(RECORDS TO USE Opens)

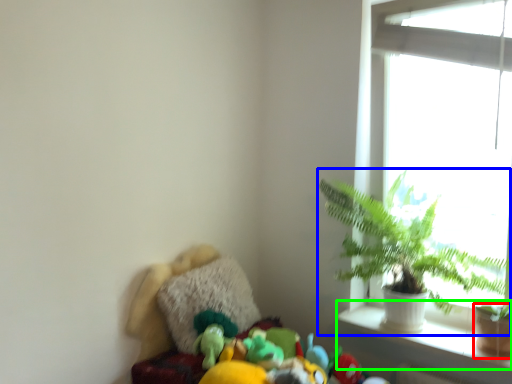
Question: Which object is positioned farthest from flowerpot (highlighted by a red box)? Select from houseplant (highlighted by a blue box) and window sill (highlighted by a green box).

Choices:
 (A) houseplant
 (B) window sill

Answer: (A)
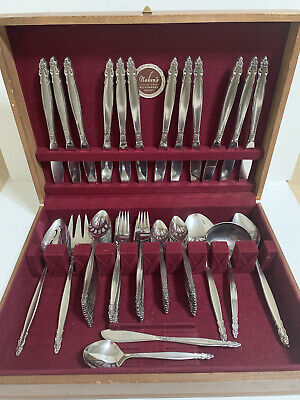
Locate an element on the screen. The width and height of the screenshot is (300, 400). serving spoons is located at coordinates (111, 356), (227, 236), (253, 225), (202, 226).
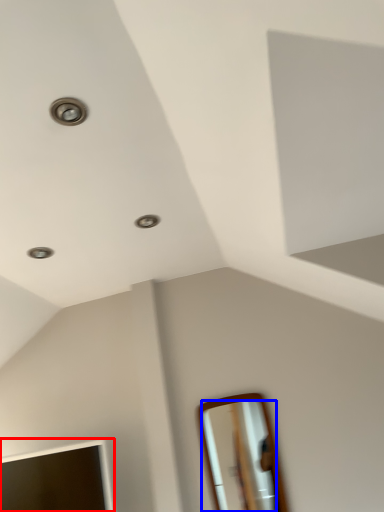
Question: Which object appears closest to the camera in this image, mirror (highlighted by a red box) or mirror (highlighted by a blue box)?

Choices:
 (A) mirror
 (B) mirror

Answer: (A)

(RECORDS TO USE Closes)

Rewrite all these lines with every "highlighted by" changed to "marked by" and nothing else altered, leaving the pictures out.

Question: Which object is positioned farthest from flowerpot (marked by a red box)? Select from houseplant (marked by a blue box) and window sill (marked by a green box).

Choices:
 (A) houseplant
 (B) window sill

Answer: (A)
Locate an element on the screen. The width and height of the screenshot is (300, 400). serving spoons is located at coordinates (111, 356), (227, 236), (253, 225), (202, 226).
Question: Which object appears closest to the camera in this image, mirror (marked by a red box) or mirror (marked by a blue box)?

Choices:
 (A) mirror
 (B) mirror

Answer: (A)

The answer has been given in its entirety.